══ Extracted material

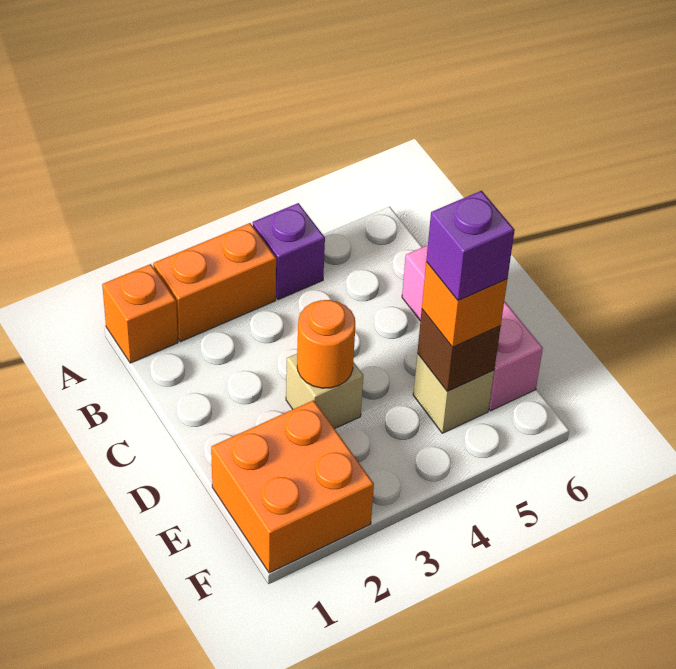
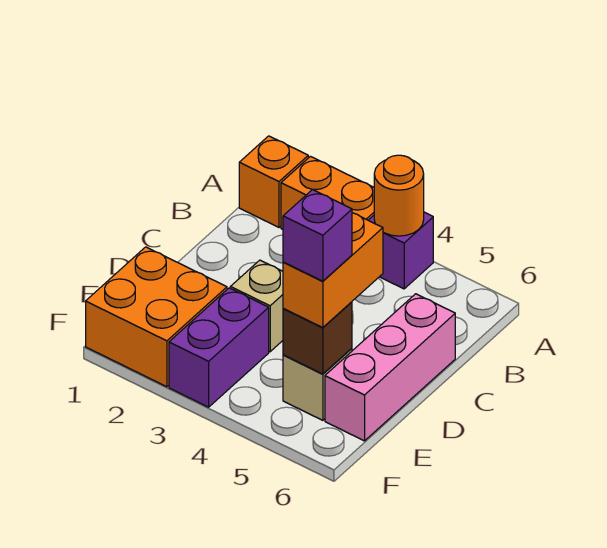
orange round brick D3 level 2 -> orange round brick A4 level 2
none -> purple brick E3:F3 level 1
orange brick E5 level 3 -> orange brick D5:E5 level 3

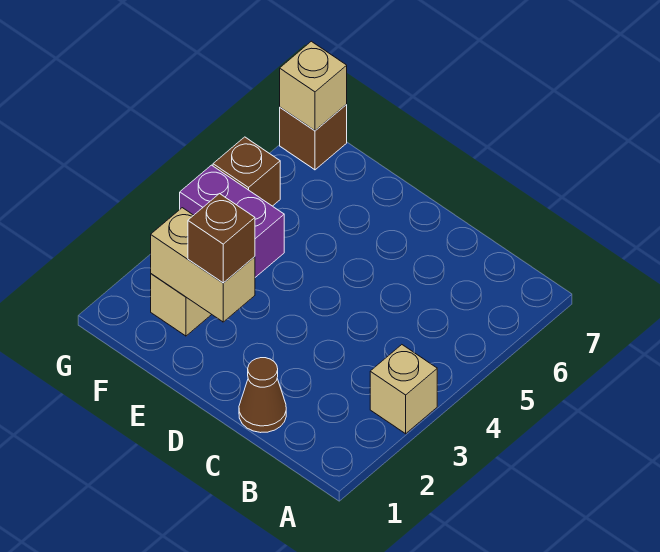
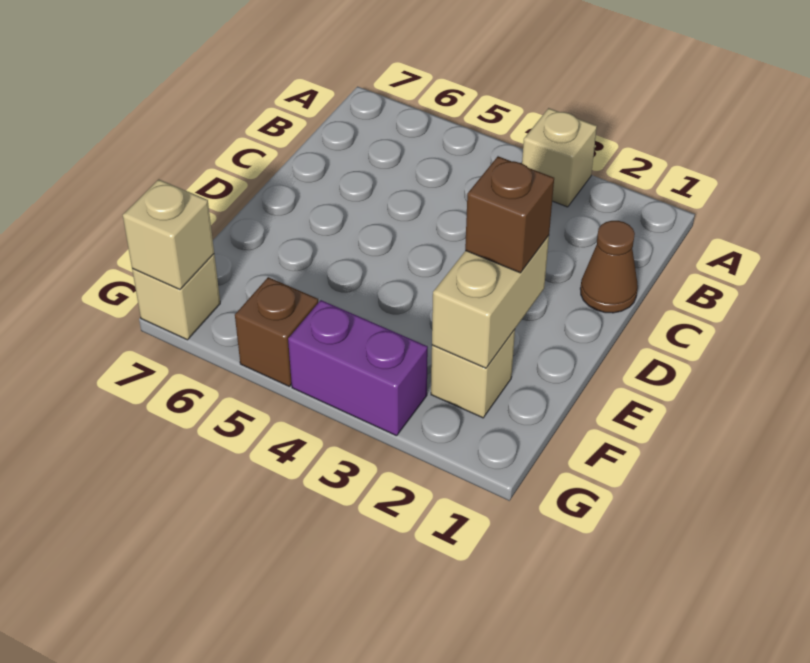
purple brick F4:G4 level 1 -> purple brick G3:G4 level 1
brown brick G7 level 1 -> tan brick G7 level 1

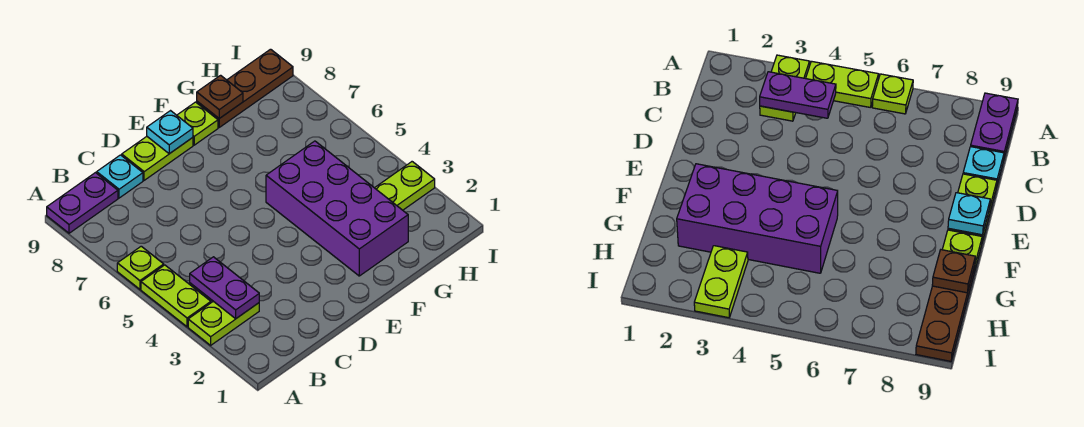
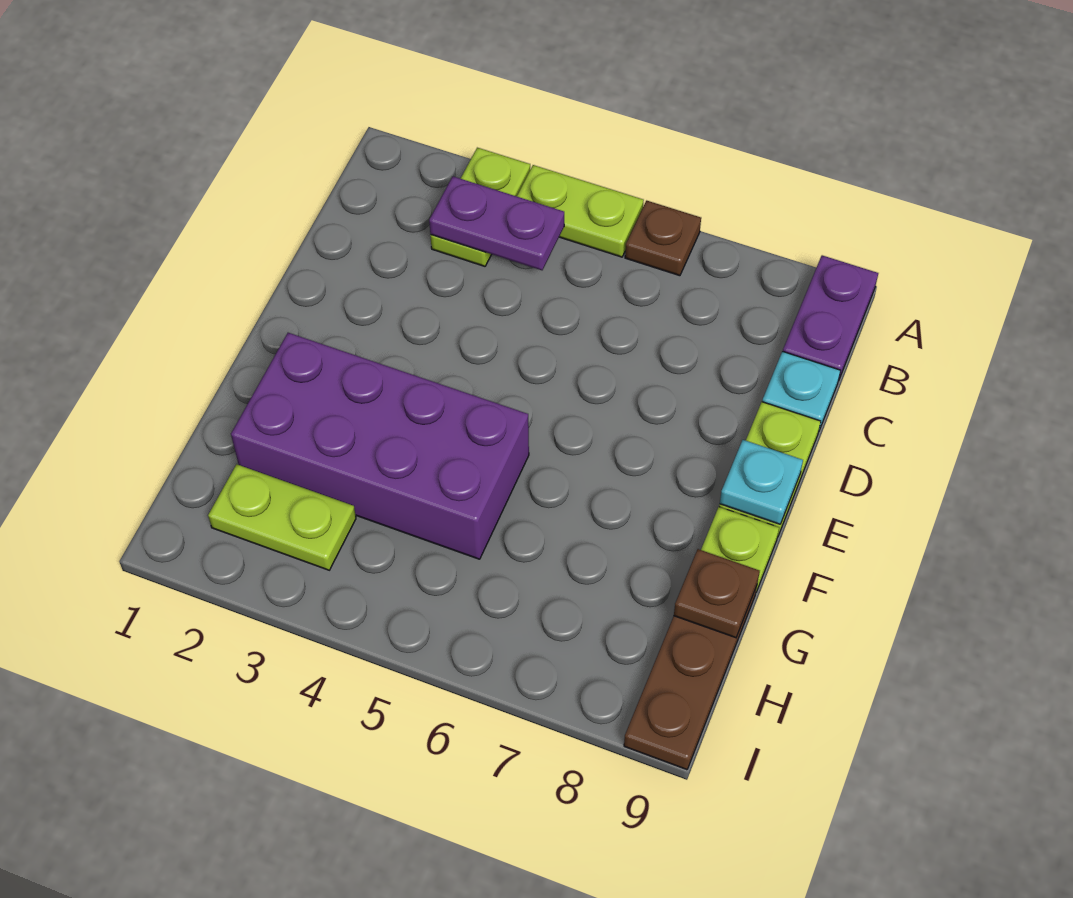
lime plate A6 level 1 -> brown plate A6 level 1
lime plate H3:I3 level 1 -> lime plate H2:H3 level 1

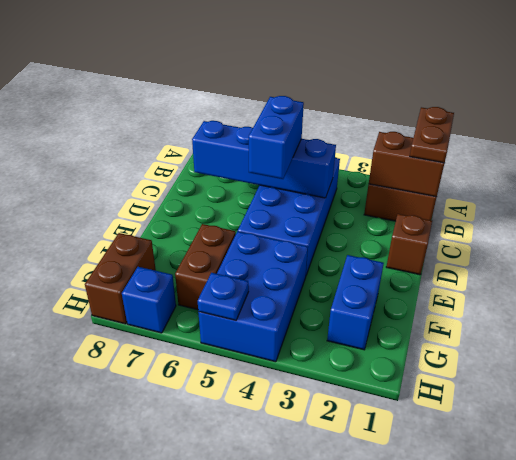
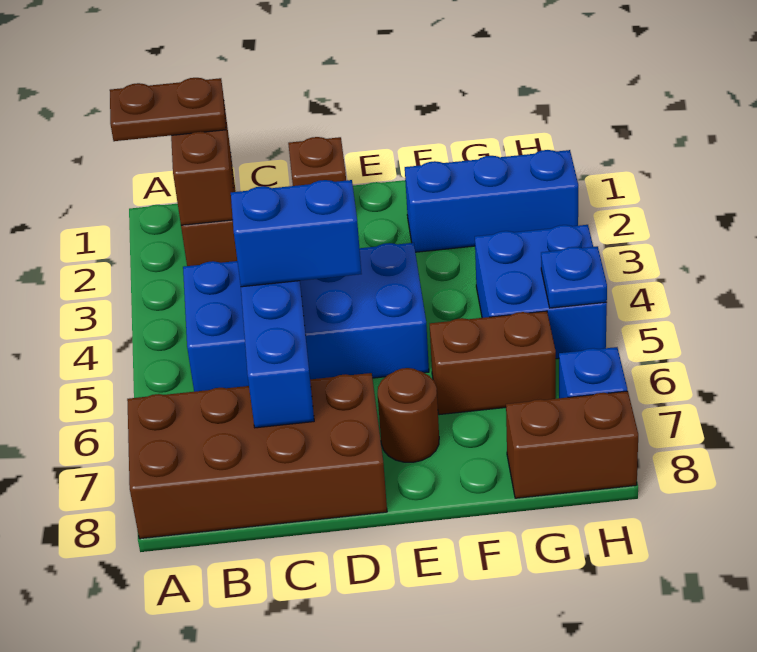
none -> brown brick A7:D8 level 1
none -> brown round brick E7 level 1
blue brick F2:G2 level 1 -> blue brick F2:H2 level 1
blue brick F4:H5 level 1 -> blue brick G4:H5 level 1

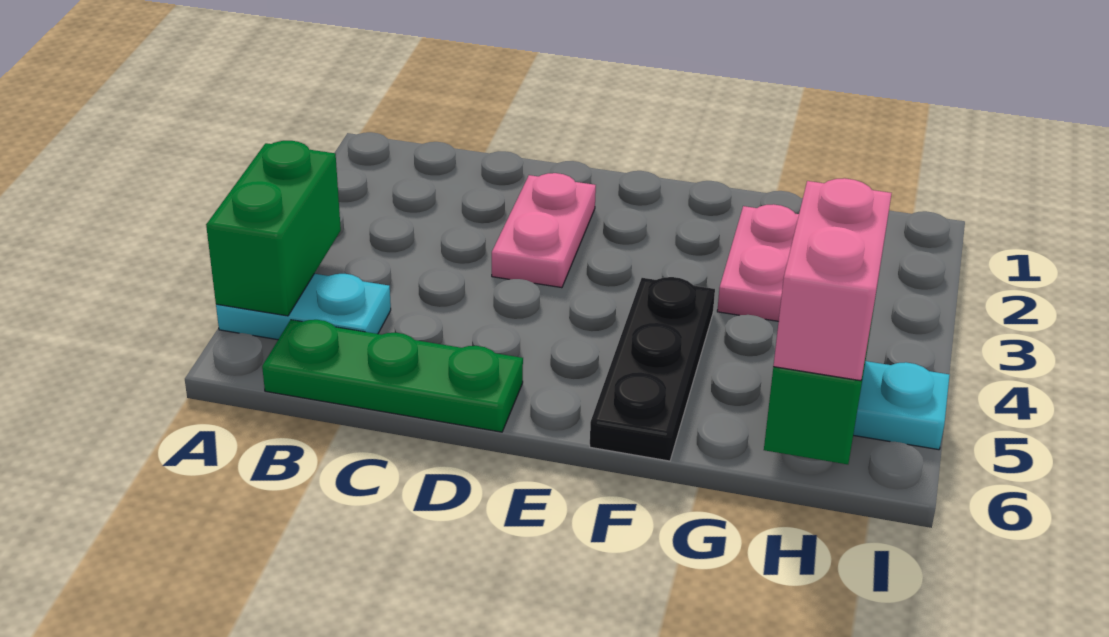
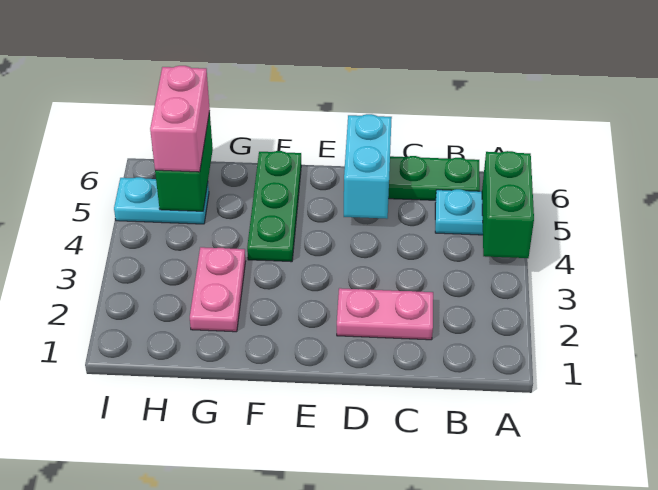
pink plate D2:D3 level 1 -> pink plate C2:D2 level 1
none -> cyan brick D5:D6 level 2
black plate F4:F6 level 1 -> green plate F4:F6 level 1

════

▸ Task details: Give back the entries verbatim but drop every picture.

▸ Output:
orange round brick D3 level 2 -> orange round brick A4 level 2
none -> purple brick E3:F3 level 1
orange brick E5 level 3 -> orange brick D5:E5 level 3

purple brick F4:G4 level 1 -> purple brick G3:G4 level 1
brown brick G7 level 1 -> tan brick G7 level 1

lime plate A6 level 1 -> brown plate A6 level 1
lime plate H3:I3 level 1 -> lime plate H2:H3 level 1

none -> brown brick A7:D8 level 1
none -> brown round brick E7 level 1
blue brick F2:G2 level 1 -> blue brick F2:H2 level 1
blue brick F4:H5 level 1 -> blue brick G4:H5 level 1

pink plate D2:D3 level 1 -> pink plate C2:D2 level 1
none -> cyan brick D5:D6 level 2
black plate F4:F6 level 1 -> green plate F4:F6 level 1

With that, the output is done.